Wherever "pyramid" appears in a line of the listing, that line should be returned.

— EXERCISE DATA —
**********

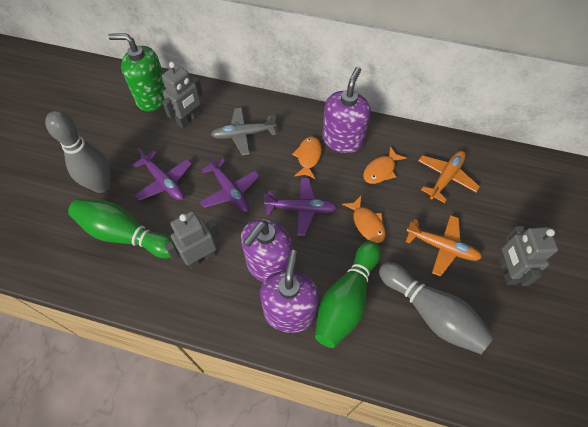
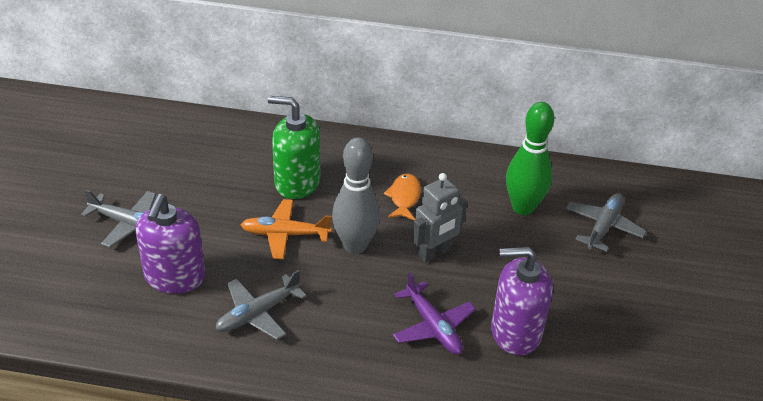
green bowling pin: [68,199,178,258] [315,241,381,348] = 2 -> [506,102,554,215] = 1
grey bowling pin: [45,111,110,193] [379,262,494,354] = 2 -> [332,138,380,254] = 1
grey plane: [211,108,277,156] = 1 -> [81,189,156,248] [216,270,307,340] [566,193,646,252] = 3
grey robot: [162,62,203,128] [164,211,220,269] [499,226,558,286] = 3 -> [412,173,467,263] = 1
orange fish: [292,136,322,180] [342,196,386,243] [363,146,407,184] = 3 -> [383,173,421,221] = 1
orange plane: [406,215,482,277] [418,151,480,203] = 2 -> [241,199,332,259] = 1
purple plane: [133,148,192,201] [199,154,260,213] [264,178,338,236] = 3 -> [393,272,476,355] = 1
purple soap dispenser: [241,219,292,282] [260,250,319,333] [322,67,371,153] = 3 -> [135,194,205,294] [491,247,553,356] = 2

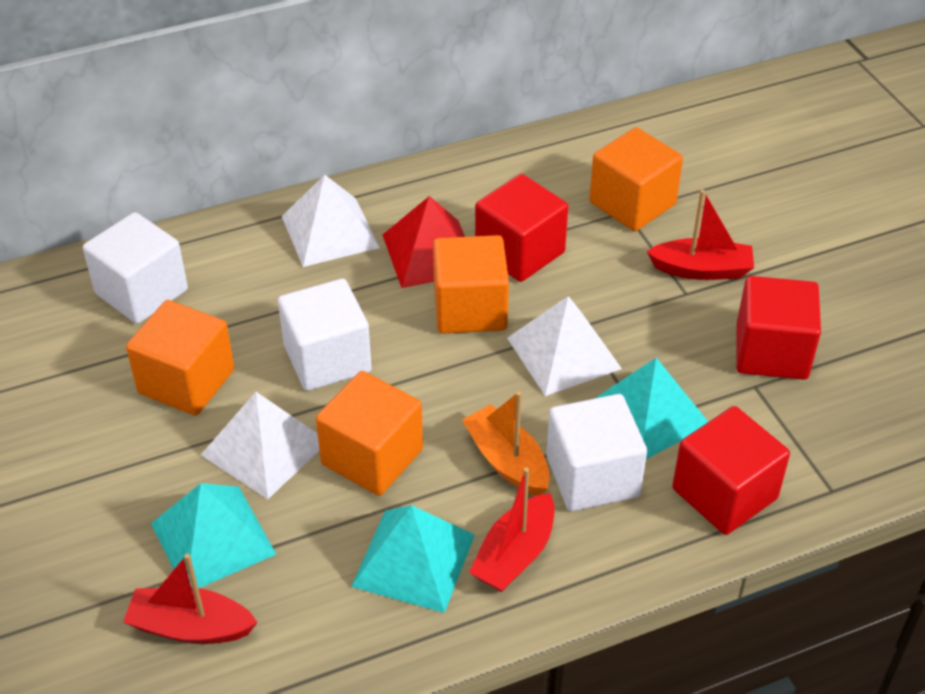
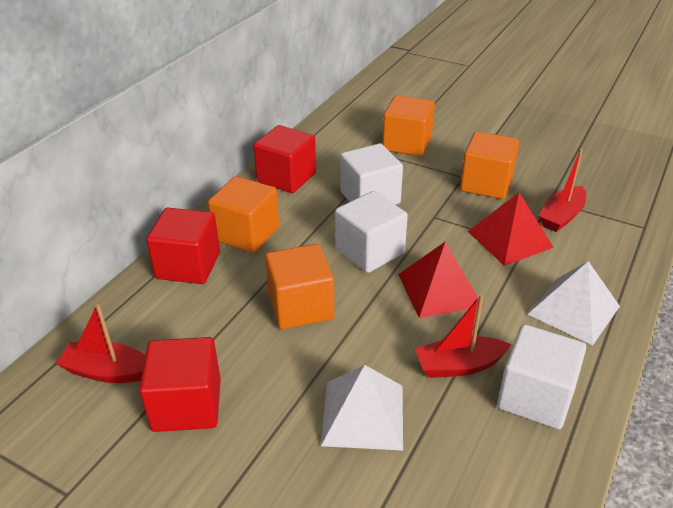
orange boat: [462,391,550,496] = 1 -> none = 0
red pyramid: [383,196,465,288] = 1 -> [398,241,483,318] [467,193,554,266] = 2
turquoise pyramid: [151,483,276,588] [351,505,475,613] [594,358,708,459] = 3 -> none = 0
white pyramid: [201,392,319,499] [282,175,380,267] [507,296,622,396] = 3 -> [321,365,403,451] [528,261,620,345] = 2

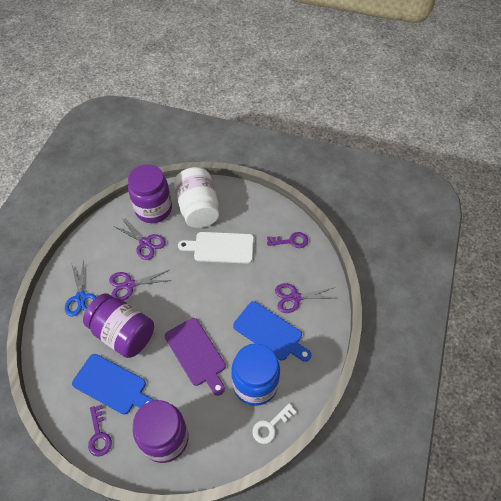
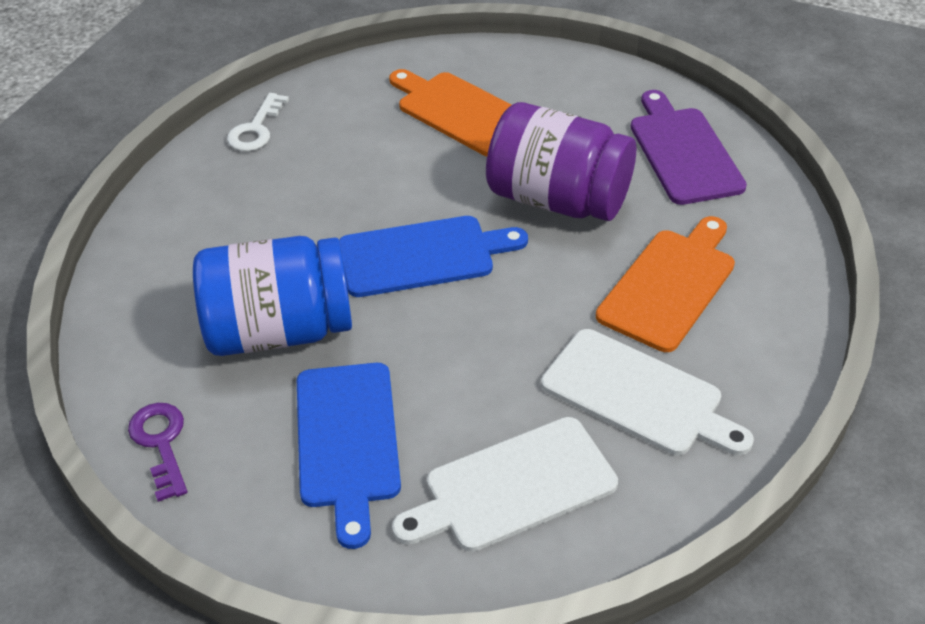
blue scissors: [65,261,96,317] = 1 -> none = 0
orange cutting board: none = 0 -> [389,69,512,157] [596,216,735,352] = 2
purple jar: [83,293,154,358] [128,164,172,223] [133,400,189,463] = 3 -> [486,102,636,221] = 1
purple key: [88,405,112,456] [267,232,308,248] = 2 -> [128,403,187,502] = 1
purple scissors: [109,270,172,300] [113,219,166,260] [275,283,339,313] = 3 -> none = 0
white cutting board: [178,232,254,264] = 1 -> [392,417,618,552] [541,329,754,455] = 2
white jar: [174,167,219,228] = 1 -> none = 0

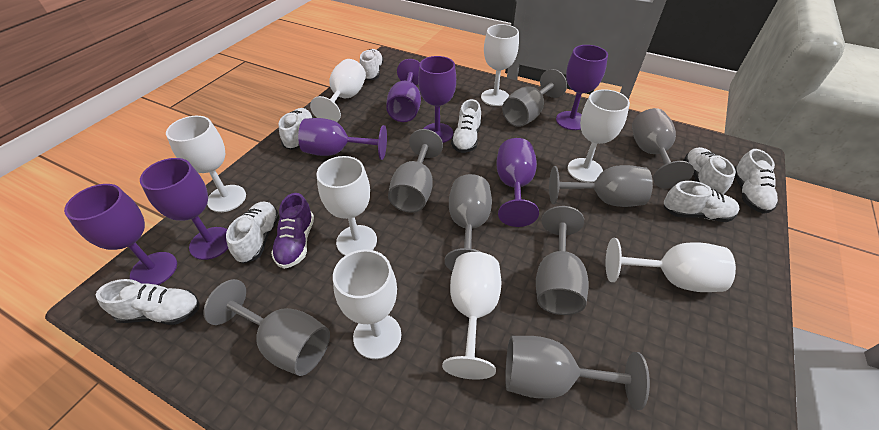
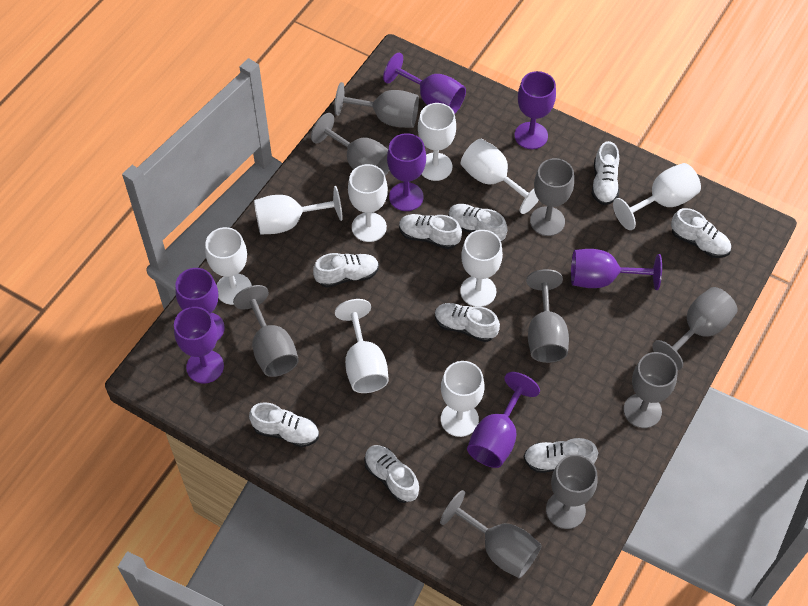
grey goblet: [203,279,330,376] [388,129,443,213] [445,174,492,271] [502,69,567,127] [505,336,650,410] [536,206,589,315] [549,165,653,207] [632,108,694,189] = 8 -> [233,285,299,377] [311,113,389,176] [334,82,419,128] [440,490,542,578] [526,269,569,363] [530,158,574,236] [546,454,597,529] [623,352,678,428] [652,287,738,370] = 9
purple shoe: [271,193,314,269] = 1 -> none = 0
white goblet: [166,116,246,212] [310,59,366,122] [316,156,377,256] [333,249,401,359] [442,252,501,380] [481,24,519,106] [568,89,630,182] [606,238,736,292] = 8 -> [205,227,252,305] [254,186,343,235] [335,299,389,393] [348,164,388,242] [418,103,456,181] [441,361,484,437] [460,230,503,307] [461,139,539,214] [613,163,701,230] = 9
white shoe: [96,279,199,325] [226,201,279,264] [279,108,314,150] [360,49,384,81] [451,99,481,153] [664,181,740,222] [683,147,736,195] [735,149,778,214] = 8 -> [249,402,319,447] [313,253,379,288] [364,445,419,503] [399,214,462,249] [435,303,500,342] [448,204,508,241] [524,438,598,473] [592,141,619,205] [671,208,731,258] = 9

**********

— TASK RESULT —
red pyramid: [383,196,465,288] = 1 -> [398,241,483,318] [467,193,554,266] = 2
turquoise pyramid: [151,483,276,588] [351,505,475,613] [594,358,708,459] = 3 -> none = 0
white pyramid: [201,392,319,499] [282,175,380,267] [507,296,622,396] = 3 -> [321,365,403,451] [528,261,620,345] = 2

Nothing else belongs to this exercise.